[Data records]
::::::::::
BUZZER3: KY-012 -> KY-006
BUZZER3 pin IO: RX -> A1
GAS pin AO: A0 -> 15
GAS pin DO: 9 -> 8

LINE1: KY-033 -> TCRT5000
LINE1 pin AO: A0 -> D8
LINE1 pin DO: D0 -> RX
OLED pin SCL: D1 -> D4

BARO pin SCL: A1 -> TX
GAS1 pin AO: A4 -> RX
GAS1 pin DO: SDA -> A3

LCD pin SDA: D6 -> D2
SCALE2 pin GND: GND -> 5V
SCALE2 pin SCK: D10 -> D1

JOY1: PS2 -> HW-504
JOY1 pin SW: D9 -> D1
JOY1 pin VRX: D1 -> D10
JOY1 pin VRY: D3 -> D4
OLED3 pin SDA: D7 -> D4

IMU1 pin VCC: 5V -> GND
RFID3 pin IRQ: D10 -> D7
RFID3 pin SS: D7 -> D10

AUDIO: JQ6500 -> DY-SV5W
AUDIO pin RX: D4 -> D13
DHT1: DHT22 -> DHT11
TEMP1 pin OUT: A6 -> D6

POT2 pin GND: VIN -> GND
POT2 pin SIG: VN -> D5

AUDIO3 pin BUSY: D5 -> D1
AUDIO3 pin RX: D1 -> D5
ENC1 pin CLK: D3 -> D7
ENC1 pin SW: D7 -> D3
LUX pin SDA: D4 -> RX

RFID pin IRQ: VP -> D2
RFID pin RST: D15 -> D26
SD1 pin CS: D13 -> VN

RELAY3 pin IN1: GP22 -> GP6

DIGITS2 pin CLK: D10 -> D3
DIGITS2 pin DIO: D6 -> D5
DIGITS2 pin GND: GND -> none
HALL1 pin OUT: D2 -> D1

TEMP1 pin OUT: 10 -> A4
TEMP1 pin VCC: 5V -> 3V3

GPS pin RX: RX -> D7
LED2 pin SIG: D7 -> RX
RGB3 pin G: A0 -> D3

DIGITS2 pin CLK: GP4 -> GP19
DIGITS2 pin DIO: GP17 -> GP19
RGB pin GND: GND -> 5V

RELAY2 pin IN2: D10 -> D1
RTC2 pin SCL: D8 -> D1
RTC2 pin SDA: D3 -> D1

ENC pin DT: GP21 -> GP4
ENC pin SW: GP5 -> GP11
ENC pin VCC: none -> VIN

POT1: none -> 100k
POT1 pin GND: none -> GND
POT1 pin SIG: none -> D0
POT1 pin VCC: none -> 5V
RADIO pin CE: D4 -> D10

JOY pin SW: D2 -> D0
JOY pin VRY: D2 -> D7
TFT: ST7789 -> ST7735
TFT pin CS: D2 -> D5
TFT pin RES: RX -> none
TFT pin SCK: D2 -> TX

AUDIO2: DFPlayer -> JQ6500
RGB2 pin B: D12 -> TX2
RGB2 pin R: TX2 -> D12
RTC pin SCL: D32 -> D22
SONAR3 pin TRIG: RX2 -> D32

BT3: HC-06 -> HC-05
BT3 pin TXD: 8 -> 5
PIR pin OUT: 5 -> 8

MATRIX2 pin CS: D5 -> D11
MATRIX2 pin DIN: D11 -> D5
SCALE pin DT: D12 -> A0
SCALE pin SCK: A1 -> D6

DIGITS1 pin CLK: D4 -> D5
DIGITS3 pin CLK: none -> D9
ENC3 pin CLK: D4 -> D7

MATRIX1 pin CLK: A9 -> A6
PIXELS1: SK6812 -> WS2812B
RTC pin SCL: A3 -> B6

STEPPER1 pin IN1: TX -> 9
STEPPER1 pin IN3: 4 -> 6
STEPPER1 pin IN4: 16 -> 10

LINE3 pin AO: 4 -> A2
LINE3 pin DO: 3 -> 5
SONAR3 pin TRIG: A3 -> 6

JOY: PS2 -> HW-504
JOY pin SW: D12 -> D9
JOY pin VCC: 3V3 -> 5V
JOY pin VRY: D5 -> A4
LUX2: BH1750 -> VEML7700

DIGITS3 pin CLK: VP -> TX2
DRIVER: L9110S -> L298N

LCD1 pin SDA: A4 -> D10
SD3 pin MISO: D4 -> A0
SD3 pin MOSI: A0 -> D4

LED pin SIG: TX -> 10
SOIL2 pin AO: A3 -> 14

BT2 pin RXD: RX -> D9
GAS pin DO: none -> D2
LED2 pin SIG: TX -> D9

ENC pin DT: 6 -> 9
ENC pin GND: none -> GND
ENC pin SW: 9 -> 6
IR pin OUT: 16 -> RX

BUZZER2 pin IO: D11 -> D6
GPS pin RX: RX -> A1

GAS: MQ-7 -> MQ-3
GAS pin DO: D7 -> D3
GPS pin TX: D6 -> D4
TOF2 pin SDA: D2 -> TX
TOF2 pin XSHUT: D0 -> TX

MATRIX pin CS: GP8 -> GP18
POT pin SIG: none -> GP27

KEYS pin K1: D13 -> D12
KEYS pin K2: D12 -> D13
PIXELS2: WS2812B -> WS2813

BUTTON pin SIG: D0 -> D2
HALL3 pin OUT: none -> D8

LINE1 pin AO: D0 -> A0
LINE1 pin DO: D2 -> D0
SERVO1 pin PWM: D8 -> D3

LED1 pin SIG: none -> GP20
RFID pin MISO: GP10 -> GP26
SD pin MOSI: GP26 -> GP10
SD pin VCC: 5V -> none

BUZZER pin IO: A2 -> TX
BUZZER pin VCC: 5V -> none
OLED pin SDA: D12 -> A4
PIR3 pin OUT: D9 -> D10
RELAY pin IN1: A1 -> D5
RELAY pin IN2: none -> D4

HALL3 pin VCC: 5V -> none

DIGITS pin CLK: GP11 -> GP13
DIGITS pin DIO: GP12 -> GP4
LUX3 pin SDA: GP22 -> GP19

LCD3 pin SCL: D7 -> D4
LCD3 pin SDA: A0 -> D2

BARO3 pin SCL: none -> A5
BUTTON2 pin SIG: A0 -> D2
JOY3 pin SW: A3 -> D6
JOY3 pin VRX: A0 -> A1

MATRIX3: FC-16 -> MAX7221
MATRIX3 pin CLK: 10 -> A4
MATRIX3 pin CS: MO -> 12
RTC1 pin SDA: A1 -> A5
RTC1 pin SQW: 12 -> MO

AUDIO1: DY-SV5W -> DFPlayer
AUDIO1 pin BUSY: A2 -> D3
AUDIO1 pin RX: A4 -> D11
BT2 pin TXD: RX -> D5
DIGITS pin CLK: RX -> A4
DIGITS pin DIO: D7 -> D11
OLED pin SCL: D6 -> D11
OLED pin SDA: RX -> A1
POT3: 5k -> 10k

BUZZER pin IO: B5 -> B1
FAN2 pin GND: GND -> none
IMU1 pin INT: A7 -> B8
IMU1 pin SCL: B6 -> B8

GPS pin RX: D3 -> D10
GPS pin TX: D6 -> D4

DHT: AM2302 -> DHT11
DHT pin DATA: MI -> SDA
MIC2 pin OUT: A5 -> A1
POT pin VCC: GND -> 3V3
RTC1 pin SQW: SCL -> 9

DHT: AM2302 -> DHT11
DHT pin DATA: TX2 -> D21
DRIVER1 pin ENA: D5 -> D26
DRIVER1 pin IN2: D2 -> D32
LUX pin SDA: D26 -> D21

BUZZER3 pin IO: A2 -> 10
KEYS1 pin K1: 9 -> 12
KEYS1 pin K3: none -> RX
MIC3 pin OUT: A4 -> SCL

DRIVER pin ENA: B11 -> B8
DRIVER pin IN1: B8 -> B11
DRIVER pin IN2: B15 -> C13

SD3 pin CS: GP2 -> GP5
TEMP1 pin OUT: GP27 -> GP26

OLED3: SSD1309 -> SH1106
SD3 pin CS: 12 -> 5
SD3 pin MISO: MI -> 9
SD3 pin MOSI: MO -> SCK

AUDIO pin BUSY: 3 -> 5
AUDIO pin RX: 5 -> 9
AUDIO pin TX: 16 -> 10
::::::::::
## [EXERCISE GOAL]
Please transcribe the records in full, keeping every word as it is.

## [ANSWER TO THE EXERCISE]
BUZZER3: KY-012 -> KY-006
BUZZER3 pin IO: RX -> A1
GAS pin AO: A0 -> 15
GAS pin DO: 9 -> 8

LINE1: KY-033 -> TCRT5000
LINE1 pin AO: A0 -> D8
LINE1 pin DO: D0 -> RX
OLED pin SCL: D1 -> D4

BARO pin SCL: A1 -> TX
GAS1 pin AO: A4 -> RX
GAS1 pin DO: SDA -> A3

LCD pin SDA: D6 -> D2
SCALE2 pin GND: GND -> 5V
SCALE2 pin SCK: D10 -> D1

JOY1: PS2 -> HW-504
JOY1 pin SW: D9 -> D1
JOY1 pin VRX: D1 -> D10
JOY1 pin VRY: D3 -> D4
OLED3 pin SDA: D7 -> D4

IMU1 pin VCC: 5V -> GND
RFID3 pin IRQ: D10 -> D7
RFID3 pin SS: D7 -> D10

AUDIO: JQ6500 -> DY-SV5W
AUDIO pin RX: D4 -> D13
DHT1: DHT22 -> DHT11
TEMP1 pin OUT: A6 -> D6

POT2 pin GND: VIN -> GND
POT2 pin SIG: VN -> D5

AUDIO3 pin BUSY: D5 -> D1
AUDIO3 pin RX: D1 -> D5
ENC1 pin CLK: D3 -> D7
ENC1 pin SW: D7 -> D3
LUX pin SDA: D4 -> RX

RFID pin IRQ: VP -> D2
RFID pin RST: D15 -> D26
SD1 pin CS: D13 -> VN

RELAY3 pin IN1: GP22 -> GP6

DIGITS2 pin CLK: D10 -> D3
DIGITS2 pin DIO: D6 -> D5
DIGITS2 pin GND: GND -> none
HALL1 pin OUT: D2 -> D1

TEMP1 pin OUT: 10 -> A4
TEMP1 pin VCC: 5V -> 3V3

GPS pin RX: RX -> D7
LED2 pin SIG: D7 -> RX
RGB3 pin G: A0 -> D3

DIGITS2 pin CLK: GP4 -> GP19
DIGITS2 pin DIO: GP17 -> GP19
RGB pin GND: GND -> 5V

RELAY2 pin IN2: D10 -> D1
RTC2 pin SCL: D8 -> D1
RTC2 pin SDA: D3 -> D1

ENC pin DT: GP21 -> GP4
ENC pin SW: GP5 -> GP11
ENC pin VCC: none -> VIN

POT1: none -> 100k
POT1 pin GND: none -> GND
POT1 pin SIG: none -> D0
POT1 pin VCC: none -> 5V
RADIO pin CE: D4 -> D10

JOY pin SW: D2 -> D0
JOY pin VRY: D2 -> D7
TFT: ST7789 -> ST7735
TFT pin CS: D2 -> D5
TFT pin RES: RX -> none
TFT pin SCK: D2 -> TX

AUDIO2: DFPlayer -> JQ6500
RGB2 pin B: D12 -> TX2
RGB2 pin R: TX2 -> D12
RTC pin SCL: D32 -> D22
SONAR3 pin TRIG: RX2 -> D32

BT3: HC-06 -> HC-05
BT3 pin TXD: 8 -> 5
PIR pin OUT: 5 -> 8

MATRIX2 pin CS: D5 -> D11
MATRIX2 pin DIN: D11 -> D5
SCALE pin DT: D12 -> A0
SCALE pin SCK: A1 -> D6

DIGITS1 pin CLK: D4 -> D5
DIGITS3 pin CLK: none -> D9
ENC3 pin CLK: D4 -> D7

MATRIX1 pin CLK: A9 -> A6
PIXELS1: SK6812 -> WS2812B
RTC pin SCL: A3 -> B6

STEPPER1 pin IN1: TX -> 9
STEPPER1 pin IN3: 4 -> 6
STEPPER1 pin IN4: 16 -> 10

LINE3 pin AO: 4 -> A2
LINE3 pin DO: 3 -> 5
SONAR3 pin TRIG: A3 -> 6

JOY: PS2 -> HW-504
JOY pin SW: D12 -> D9
JOY pin VCC: 3V3 -> 5V
JOY pin VRY: D5 -> A4
LUX2: BH1750 -> VEML7700

DIGITS3 pin CLK: VP -> TX2
DRIVER: L9110S -> L298N

LCD1 pin SDA: A4 -> D10
SD3 pin MISO: D4 -> A0
SD3 pin MOSI: A0 -> D4

LED pin SIG: TX -> 10
SOIL2 pin AO: A3 -> 14

BT2 pin RXD: RX -> D9
GAS pin DO: none -> D2
LED2 pin SIG: TX -> D9

ENC pin DT: 6 -> 9
ENC pin GND: none -> GND
ENC pin SW: 9 -> 6
IR pin OUT: 16 -> RX

BUZZER2 pin IO: D11 -> D6
GPS pin RX: RX -> A1

GAS: MQ-7 -> MQ-3
GAS pin DO: D7 -> D3
GPS pin TX: D6 -> D4
TOF2 pin SDA: D2 -> TX
TOF2 pin XSHUT: D0 -> TX

MATRIX pin CS: GP8 -> GP18
POT pin SIG: none -> GP27

KEYS pin K1: D13 -> D12
KEYS pin K2: D12 -> D13
PIXELS2: WS2812B -> WS2813

BUTTON pin SIG: D0 -> D2
HALL3 pin OUT: none -> D8

LINE1 pin AO: D0 -> A0
LINE1 pin DO: D2 -> D0
SERVO1 pin PWM: D8 -> D3

LED1 pin SIG: none -> GP20
RFID pin MISO: GP10 -> GP26
SD pin MOSI: GP26 -> GP10
SD pin VCC: 5V -> none

BUZZER pin IO: A2 -> TX
BUZZER pin VCC: 5V -> none
OLED pin SDA: D12 -> A4
PIR3 pin OUT: D9 -> D10
RELAY pin IN1: A1 -> D5
RELAY pin IN2: none -> D4

HALL3 pin VCC: 5V -> none

DIGITS pin CLK: GP11 -> GP13
DIGITS pin DIO: GP12 -> GP4
LUX3 pin SDA: GP22 -> GP19

LCD3 pin SCL: D7 -> D4
LCD3 pin SDA: A0 -> D2

BARO3 pin SCL: none -> A5
BUTTON2 pin SIG: A0 -> D2
JOY3 pin SW: A3 -> D6
JOY3 pin VRX: A0 -> A1

MATRIX3: FC-16 -> MAX7221
MATRIX3 pin CLK: 10 -> A4
MATRIX3 pin CS: MO -> 12
RTC1 pin SDA: A1 -> A5
RTC1 pin SQW: 12 -> MO

AUDIO1: DY-SV5W -> DFPlayer
AUDIO1 pin BUSY: A2 -> D3
AUDIO1 pin RX: A4 -> D11
BT2 pin TXD: RX -> D5
DIGITS pin CLK: RX -> A4
DIGITS pin DIO: D7 -> D11
OLED pin SCL: D6 -> D11
OLED pin SDA: RX -> A1
POT3: 5k -> 10k

BUZZER pin IO: B5 -> B1
FAN2 pin GND: GND -> none
IMU1 pin INT: A7 -> B8
IMU1 pin SCL: B6 -> B8

GPS pin RX: D3 -> D10
GPS pin TX: D6 -> D4

DHT: AM2302 -> DHT11
DHT pin DATA: MI -> SDA
MIC2 pin OUT: A5 -> A1
POT pin VCC: GND -> 3V3
RTC1 pin SQW: SCL -> 9

DHT: AM2302 -> DHT11
DHT pin DATA: TX2 -> D21
DRIVER1 pin ENA: D5 -> D26
DRIVER1 pin IN2: D2 -> D32
LUX pin SDA: D26 -> D21

BUZZER3 pin IO: A2 -> 10
KEYS1 pin K1: 9 -> 12
KEYS1 pin K3: none -> RX
MIC3 pin OUT: A4 -> SCL

DRIVER pin ENA: B11 -> B8
DRIVER pin IN1: B8 -> B11
DRIVER pin IN2: B15 -> C13

SD3 pin CS: GP2 -> GP5
TEMP1 pin OUT: GP27 -> GP26

OLED3: SSD1309 -> SH1106
SD3 pin CS: 12 -> 5
SD3 pin MISO: MI -> 9
SD3 pin MOSI: MO -> SCK

AUDIO pin BUSY: 3 -> 5
AUDIO pin RX: 5 -> 9
AUDIO pin TX: 16 -> 10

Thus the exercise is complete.